Task item: Search the records for the line with "L2: 15mH (VCC, W5) -> none". Output that line and each line after it, exactly, and stop at the end; omit pictures.

Information supplied:
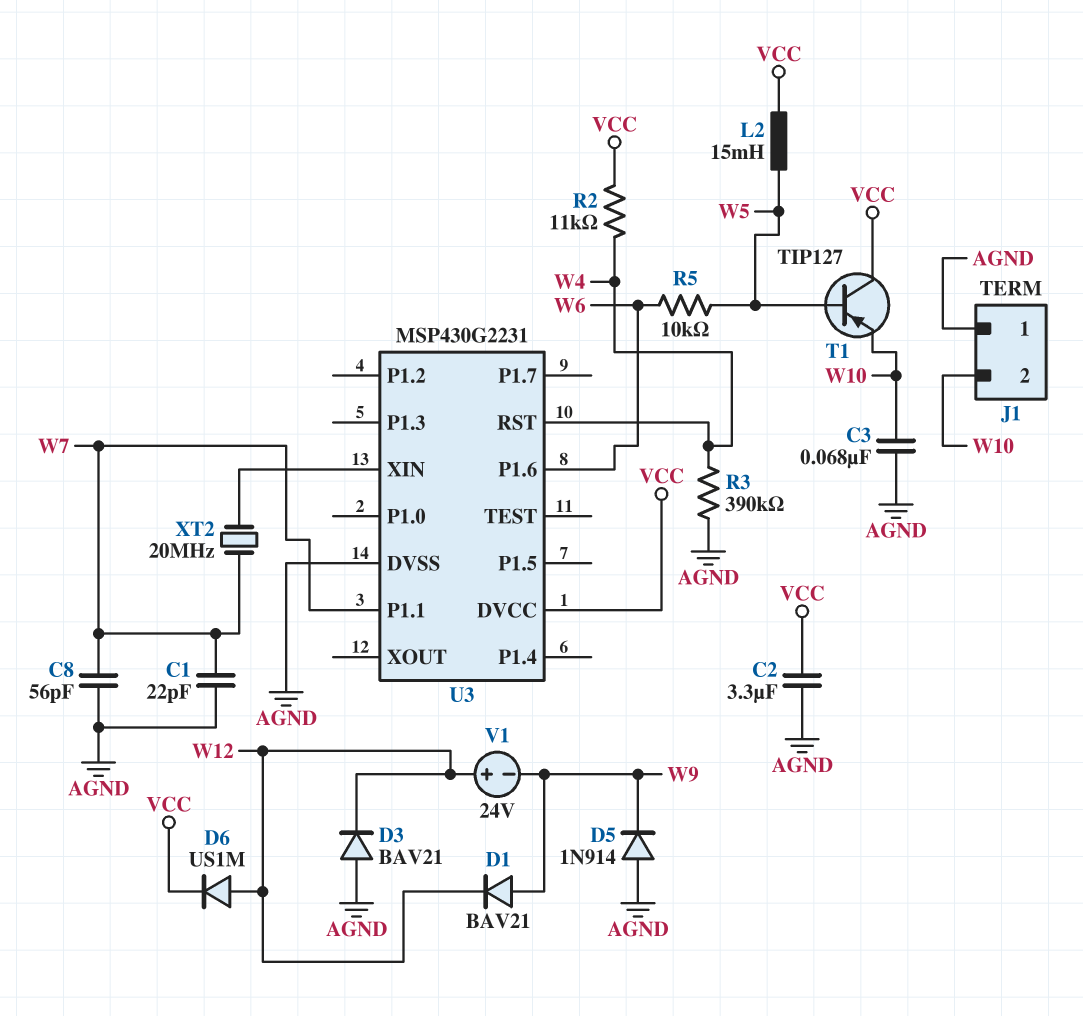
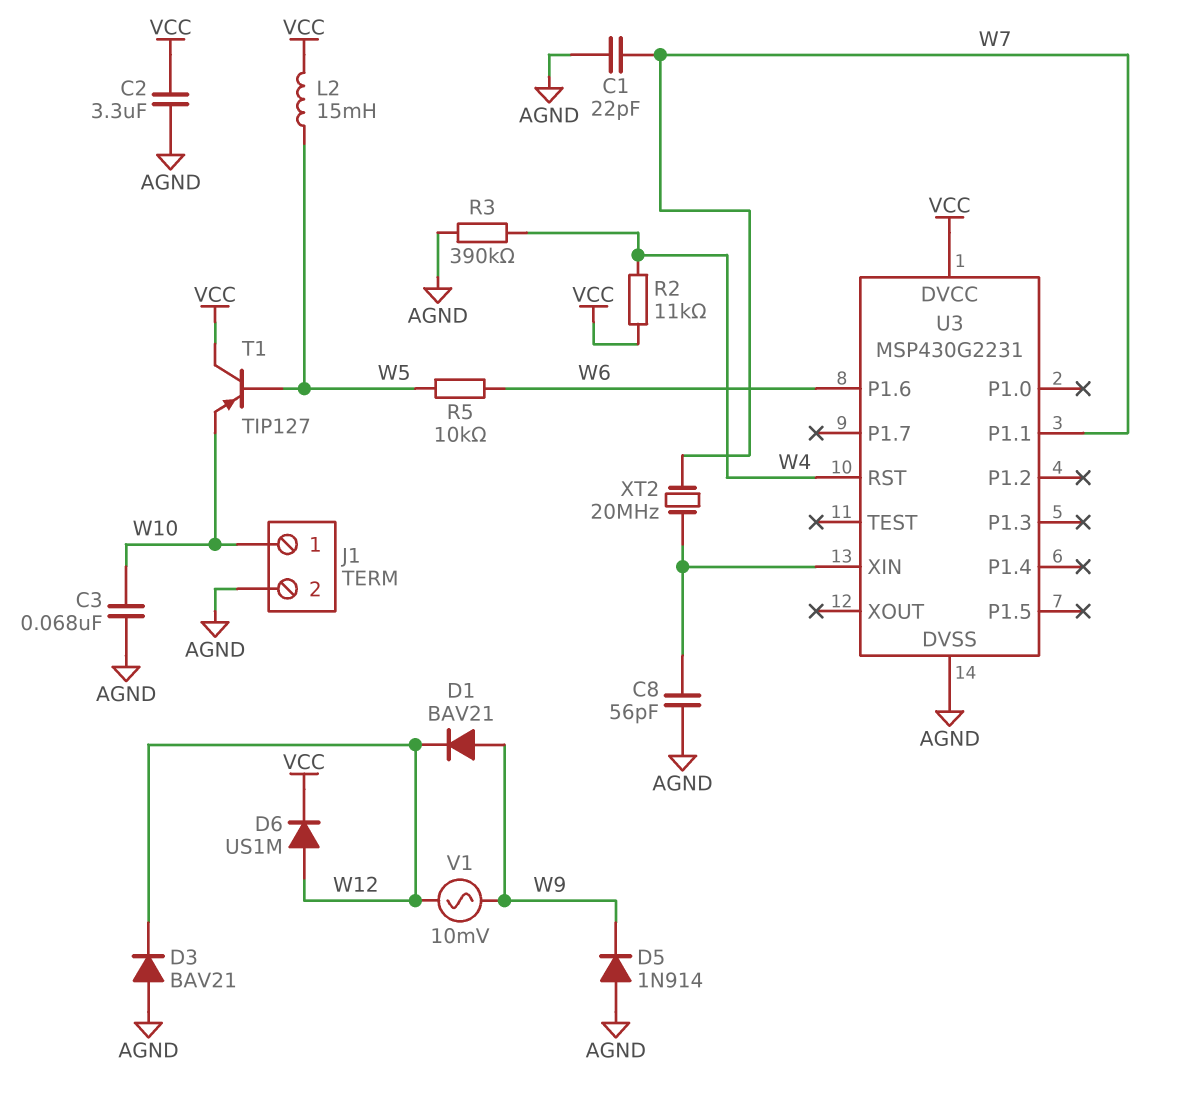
C8: 56pF (AGND, W7) -> 56pF (AGND, U3/XIN)
J1 pin 1: AGND -> W10
J1 pin 2: W10 -> AGND
V1: 24V (plus W12, minus W9) -> AC 10mV (W9, W12)

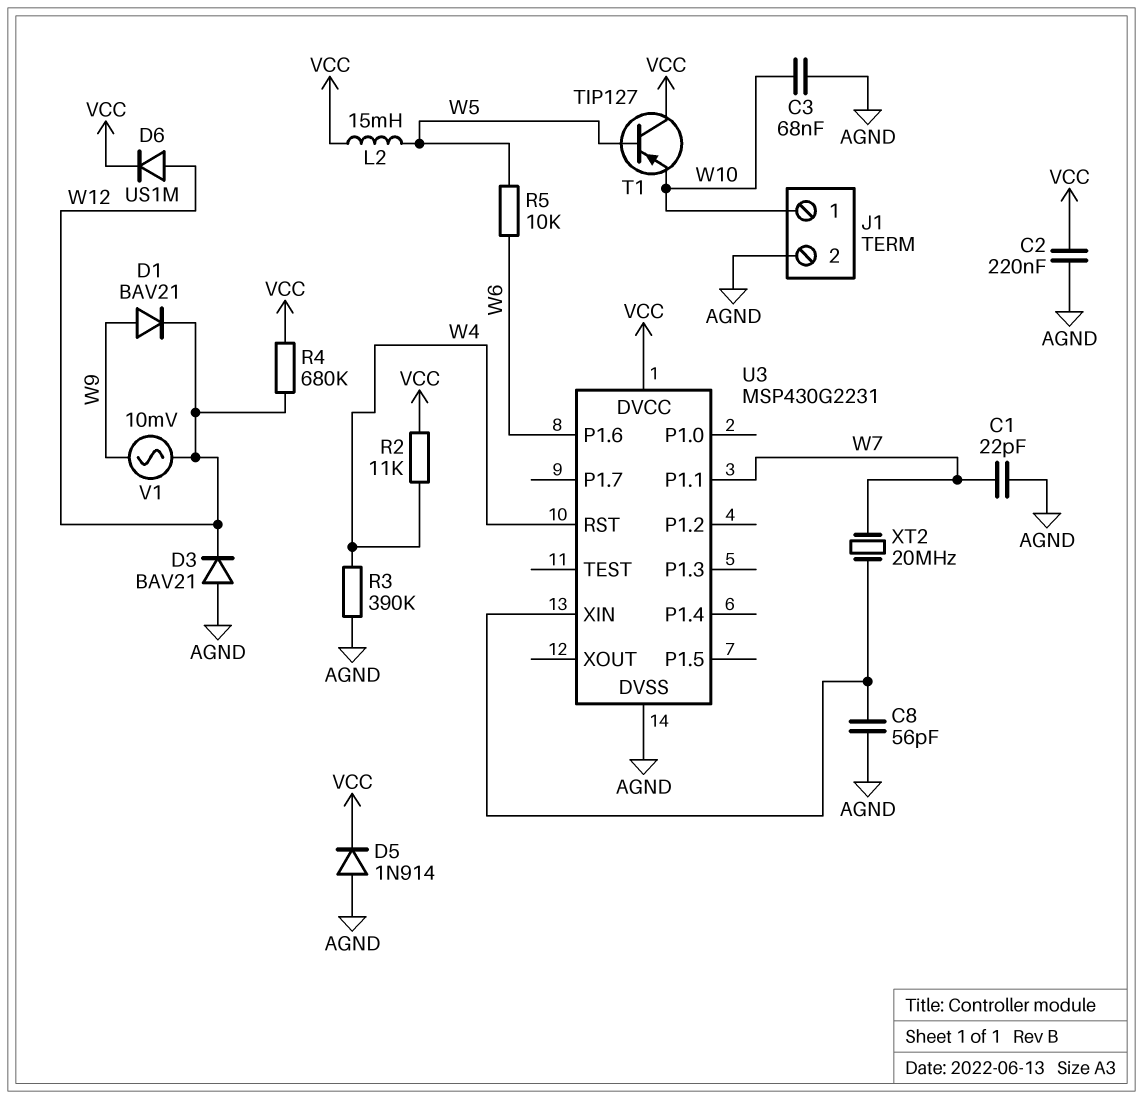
C2: 3.3uF (AGND, VCC) -> 220nF (AGND, VCC)
D5: diode 1N914 (A AGND, K W9) -> diode 1N914 (A AGND, K VCC)
R4: none -> 680k (VCC, W12)

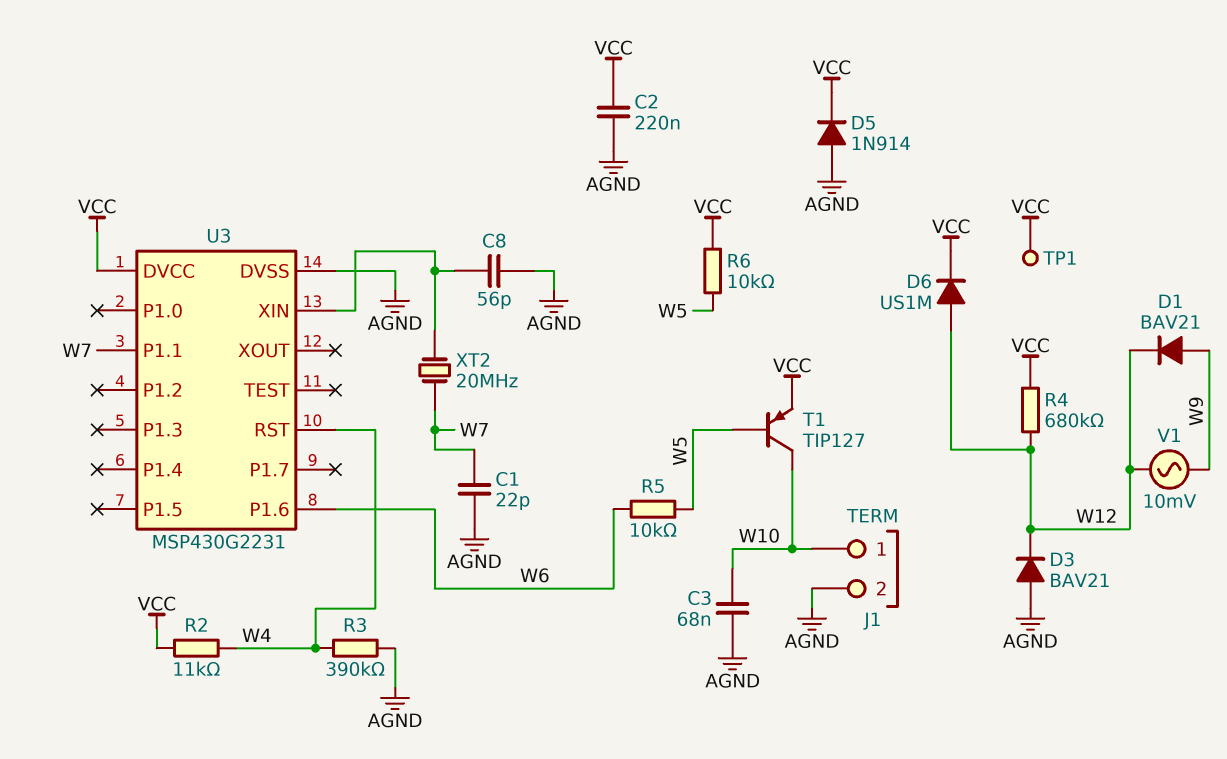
L2: 15mH (VCC, W5) -> none
R6: none -> 10k (VCC, W5)
T1: PNP TIP127 (B W5, C VCC, E W10) -> PNP TIP127 (B W5, C W10, E VCC)
TP1: none -> test point (VCC)

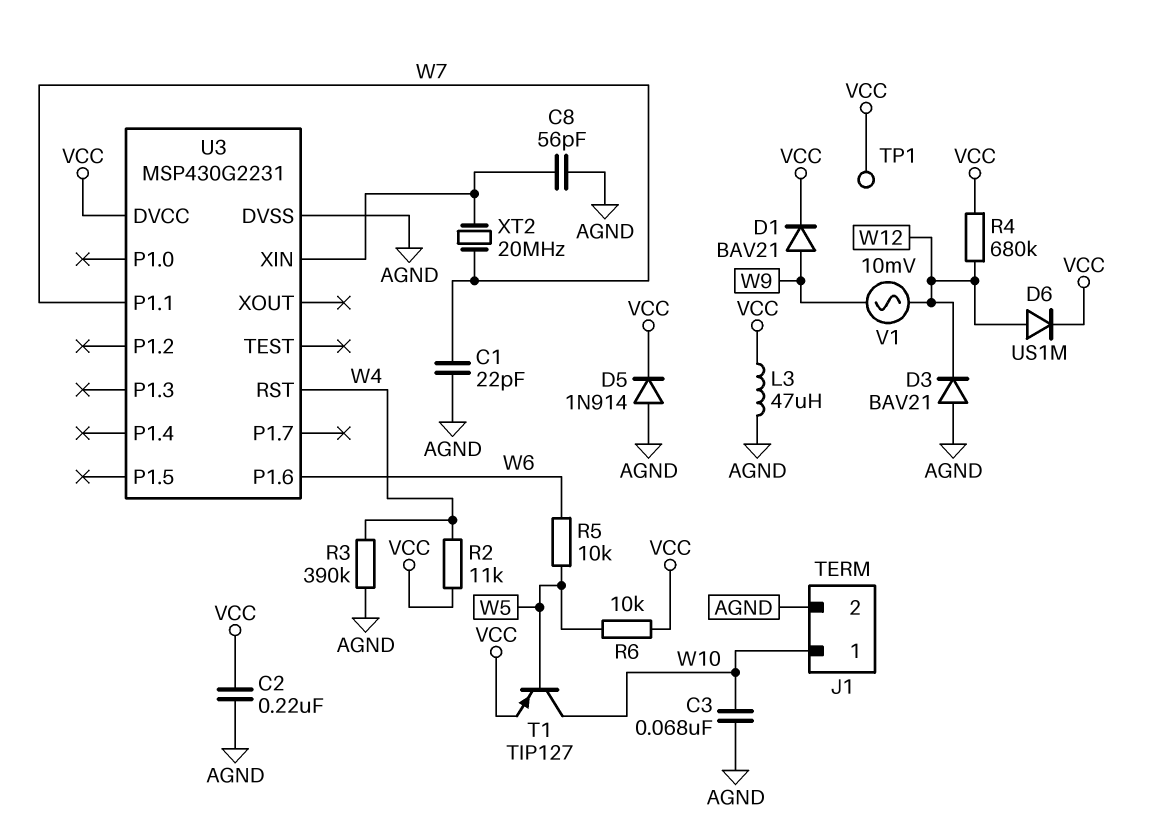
D1: diode BAV21 (A W9, K W12) -> diode BAV21 (A W9, K VCC)
L3: none -> 47uH (AGND, VCC)

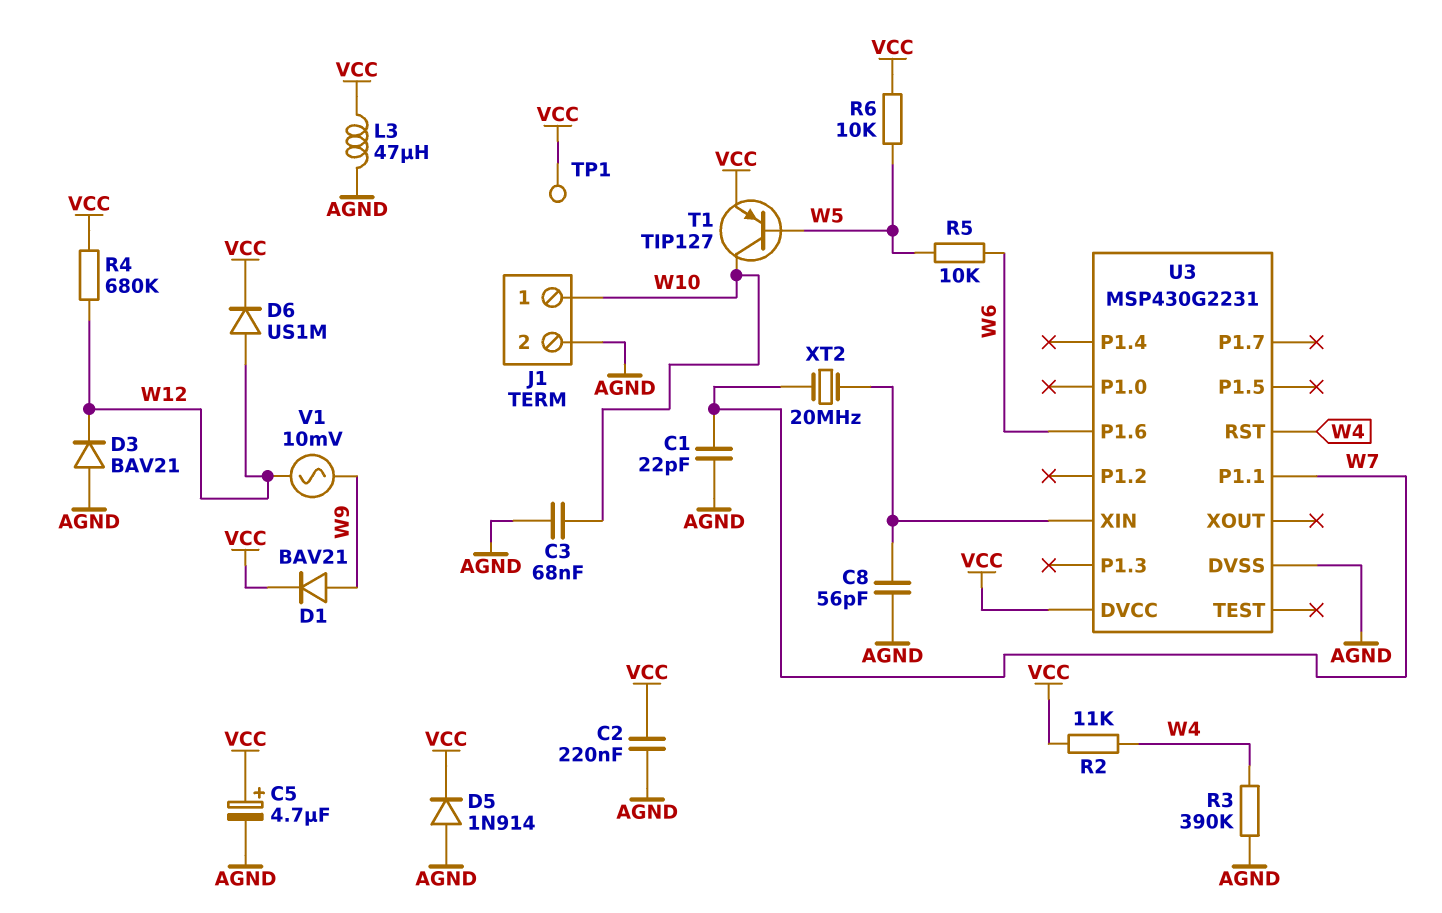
C5: none -> 4.7uF (plus VCC, minus AGND)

Solution to the exercise:
L2: 15mH (VCC, W5) -> none
R6: none -> 10k (VCC, W5)
T1: PNP TIP127 (B W5, C VCC, E W10) -> PNP TIP127 (B W5, C W10, E VCC)
TP1: none -> test point (VCC)

D1: diode BAV21 (A W9, K W12) -> diode BAV21 (A W9, K VCC)
L3: none -> 47uH (AGND, VCC)

C5: none -> 4.7uF (plus VCC, minus AGND)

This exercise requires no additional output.